= EXERCISE GOAL =
Restate the following entries exactly, including every line.

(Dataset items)
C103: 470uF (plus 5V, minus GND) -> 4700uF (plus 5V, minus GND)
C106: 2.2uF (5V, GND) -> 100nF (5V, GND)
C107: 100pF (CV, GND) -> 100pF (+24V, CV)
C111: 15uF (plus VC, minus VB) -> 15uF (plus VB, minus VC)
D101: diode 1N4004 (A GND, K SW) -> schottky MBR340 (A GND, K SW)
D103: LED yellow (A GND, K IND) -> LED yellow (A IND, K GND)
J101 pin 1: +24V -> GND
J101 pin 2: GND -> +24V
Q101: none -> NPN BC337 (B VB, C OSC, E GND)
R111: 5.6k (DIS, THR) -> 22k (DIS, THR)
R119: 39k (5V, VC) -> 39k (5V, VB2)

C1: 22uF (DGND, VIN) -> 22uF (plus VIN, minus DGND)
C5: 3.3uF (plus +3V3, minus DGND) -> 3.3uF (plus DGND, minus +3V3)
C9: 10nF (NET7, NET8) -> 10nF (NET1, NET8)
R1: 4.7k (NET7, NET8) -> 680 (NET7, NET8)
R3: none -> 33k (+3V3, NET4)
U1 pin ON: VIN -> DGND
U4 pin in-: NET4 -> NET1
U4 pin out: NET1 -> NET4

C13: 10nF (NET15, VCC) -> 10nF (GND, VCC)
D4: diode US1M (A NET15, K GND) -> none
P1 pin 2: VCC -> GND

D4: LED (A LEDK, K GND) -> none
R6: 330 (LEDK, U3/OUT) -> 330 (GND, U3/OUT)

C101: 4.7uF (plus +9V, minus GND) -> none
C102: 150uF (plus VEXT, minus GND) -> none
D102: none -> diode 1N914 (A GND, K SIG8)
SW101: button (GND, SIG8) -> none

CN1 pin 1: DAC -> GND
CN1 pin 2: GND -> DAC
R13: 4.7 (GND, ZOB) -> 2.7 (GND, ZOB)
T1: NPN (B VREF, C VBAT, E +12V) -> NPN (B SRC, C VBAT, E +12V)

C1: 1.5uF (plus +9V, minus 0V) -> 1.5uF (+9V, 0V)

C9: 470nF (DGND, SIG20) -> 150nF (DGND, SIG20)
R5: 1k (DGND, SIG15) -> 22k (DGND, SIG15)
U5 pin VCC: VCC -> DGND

= EXERCISE OUTPUT =
C103: 470uF (plus 5V, minus GND) -> 4700uF (plus 5V, minus GND)
C106: 2.2uF (5V, GND) -> 100nF (5V, GND)
C107: 100pF (CV, GND) -> 100pF (+24V, CV)
C111: 15uF (plus VC, minus VB) -> 15uF (plus VB, minus VC)
D101: diode 1N4004 (A GND, K SW) -> schottky MBR340 (A GND, K SW)
D103: LED yellow (A GND, K IND) -> LED yellow (A IND, K GND)
J101 pin 1: +24V -> GND
J101 pin 2: GND -> +24V
Q101: none -> NPN BC337 (B VB, C OSC, E GND)
R111: 5.6k (DIS, THR) -> 22k (DIS, THR)
R119: 39k (5V, VC) -> 39k (5V, VB2)

C1: 22uF (DGND, VIN) -> 22uF (plus VIN, minus DGND)
C5: 3.3uF (plus +3V3, minus DGND) -> 3.3uF (plus DGND, minus +3V3)
C9: 10nF (NET7, NET8) -> 10nF (NET1, NET8)
R1: 4.7k (NET7, NET8) -> 680 (NET7, NET8)
R3: none -> 33k (+3V3, NET4)
U1 pin ON: VIN -> DGND
U4 pin in-: NET4 -> NET1
U4 pin out: NET1 -> NET4

C13: 10nF (NET15, VCC) -> 10nF (GND, VCC)
D4: diode US1M (A NET15, K GND) -> none
P1 pin 2: VCC -> GND

D4: LED (A LEDK, K GND) -> none
R6: 330 (LEDK, U3/OUT) -> 330 (GND, U3/OUT)

C101: 4.7uF (plus +9V, minus GND) -> none
C102: 150uF (plus VEXT, minus GND) -> none
D102: none -> diode 1N914 (A GND, K SIG8)
SW101: button (GND, SIG8) -> none

CN1 pin 1: DAC -> GND
CN1 pin 2: GND -> DAC
R13: 4.7 (GND, ZOB) -> 2.7 (GND, ZOB)
T1: NPN (B VREF, C VBAT, E +12V) -> NPN (B SRC, C VBAT, E +12V)

C1: 1.5uF (plus +9V, minus 0V) -> 1.5uF (+9V, 0V)

C9: 470nF (DGND, SIG20) -> 150nF (DGND, SIG20)
R5: 1k (DGND, SIG15) -> 22k (DGND, SIG15)
U5 pin VCC: VCC -> DGND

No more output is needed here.